■ 问题描述:
把下面含有“take”这个词的行全部挑出来，一字不改地抄下来。

■ 提供的数据:
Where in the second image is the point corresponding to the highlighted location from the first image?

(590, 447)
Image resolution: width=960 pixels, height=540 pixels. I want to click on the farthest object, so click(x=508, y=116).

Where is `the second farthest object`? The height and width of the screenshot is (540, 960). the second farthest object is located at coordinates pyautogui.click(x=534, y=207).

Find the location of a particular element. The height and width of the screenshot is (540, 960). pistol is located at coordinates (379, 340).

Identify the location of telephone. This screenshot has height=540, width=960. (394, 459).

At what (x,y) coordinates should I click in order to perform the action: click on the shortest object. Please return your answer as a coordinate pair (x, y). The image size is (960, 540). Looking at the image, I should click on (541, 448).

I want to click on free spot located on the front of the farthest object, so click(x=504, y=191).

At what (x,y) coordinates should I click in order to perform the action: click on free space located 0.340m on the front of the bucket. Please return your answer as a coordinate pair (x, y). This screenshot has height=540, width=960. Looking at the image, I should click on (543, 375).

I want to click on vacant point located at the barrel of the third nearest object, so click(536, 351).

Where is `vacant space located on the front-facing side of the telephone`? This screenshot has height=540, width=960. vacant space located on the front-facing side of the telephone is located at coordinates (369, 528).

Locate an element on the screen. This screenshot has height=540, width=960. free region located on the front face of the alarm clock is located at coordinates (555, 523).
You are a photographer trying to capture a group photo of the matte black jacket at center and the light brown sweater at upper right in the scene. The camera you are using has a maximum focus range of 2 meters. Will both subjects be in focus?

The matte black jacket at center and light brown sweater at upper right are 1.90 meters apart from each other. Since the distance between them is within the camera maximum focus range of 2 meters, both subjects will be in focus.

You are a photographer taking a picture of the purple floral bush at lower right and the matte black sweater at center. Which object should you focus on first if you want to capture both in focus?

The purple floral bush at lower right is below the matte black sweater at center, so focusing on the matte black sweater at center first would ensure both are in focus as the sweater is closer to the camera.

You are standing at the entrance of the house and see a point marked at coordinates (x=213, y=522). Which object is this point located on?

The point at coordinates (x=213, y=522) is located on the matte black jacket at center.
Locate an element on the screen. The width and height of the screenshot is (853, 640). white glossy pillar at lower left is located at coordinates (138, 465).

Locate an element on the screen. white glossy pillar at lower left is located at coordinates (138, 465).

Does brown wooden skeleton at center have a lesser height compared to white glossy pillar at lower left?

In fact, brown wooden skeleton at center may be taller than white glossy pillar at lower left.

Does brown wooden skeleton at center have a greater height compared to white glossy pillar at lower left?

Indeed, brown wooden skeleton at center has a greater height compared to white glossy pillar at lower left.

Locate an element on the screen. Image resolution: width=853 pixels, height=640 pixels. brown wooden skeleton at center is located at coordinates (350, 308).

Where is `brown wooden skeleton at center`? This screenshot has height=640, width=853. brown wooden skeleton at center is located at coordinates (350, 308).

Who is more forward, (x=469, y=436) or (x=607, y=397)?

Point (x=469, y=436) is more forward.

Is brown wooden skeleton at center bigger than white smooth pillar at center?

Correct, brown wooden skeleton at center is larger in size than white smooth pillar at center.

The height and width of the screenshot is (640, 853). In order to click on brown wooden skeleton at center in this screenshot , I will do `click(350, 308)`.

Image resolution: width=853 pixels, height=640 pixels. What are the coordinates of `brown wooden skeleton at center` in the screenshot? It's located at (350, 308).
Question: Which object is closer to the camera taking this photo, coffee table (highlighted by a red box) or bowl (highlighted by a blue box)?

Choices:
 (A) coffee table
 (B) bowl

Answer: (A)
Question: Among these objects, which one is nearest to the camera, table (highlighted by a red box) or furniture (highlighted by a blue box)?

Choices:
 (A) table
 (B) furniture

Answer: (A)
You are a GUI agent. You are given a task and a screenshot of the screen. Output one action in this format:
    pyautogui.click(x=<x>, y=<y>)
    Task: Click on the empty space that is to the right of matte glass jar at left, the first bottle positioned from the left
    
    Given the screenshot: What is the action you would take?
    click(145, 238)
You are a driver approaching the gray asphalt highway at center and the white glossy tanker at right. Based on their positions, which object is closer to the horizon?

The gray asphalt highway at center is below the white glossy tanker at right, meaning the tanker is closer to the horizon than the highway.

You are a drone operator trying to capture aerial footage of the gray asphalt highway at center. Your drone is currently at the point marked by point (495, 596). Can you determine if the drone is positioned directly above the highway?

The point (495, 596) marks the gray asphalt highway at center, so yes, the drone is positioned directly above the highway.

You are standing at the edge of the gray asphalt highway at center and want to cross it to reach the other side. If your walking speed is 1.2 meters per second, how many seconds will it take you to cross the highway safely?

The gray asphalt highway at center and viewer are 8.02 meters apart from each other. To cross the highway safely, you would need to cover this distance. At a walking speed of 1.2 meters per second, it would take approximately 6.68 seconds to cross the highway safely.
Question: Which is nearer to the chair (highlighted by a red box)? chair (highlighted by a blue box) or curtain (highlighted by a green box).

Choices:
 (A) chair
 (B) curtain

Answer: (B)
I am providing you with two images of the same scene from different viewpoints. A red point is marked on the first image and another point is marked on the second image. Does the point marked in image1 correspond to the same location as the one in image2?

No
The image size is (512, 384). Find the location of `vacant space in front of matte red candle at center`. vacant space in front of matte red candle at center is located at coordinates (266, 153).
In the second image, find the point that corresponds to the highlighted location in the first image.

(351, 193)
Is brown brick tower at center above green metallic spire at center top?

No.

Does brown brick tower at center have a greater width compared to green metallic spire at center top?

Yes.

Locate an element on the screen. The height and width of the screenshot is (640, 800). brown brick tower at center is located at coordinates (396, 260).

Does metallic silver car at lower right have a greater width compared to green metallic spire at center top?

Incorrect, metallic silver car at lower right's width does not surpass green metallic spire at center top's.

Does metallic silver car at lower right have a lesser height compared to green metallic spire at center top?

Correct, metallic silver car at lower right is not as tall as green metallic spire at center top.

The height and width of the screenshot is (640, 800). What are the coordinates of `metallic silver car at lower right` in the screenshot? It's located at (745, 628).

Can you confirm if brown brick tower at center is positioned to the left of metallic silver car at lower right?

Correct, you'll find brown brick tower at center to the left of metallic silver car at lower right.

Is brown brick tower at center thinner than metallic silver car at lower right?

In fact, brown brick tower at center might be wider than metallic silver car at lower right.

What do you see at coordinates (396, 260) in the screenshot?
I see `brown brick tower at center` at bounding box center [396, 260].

■ 完整输出:
    Given the screenshot: What is the action you would take?
You are standing at the edge of the gray asphalt highway at center and want to cross it to reach the other side. If your walking speed is 1.2 meters per second, how many seconds will it take you to cross the highway safely?
The gray asphalt highway at center and viewer are 8.02 meters apart from each other. To cross the highway safely, you would need to cover this distance. At a walking speed of 1.2 meters per second, it would take approximately 6.68 seconds to cross the highway safely.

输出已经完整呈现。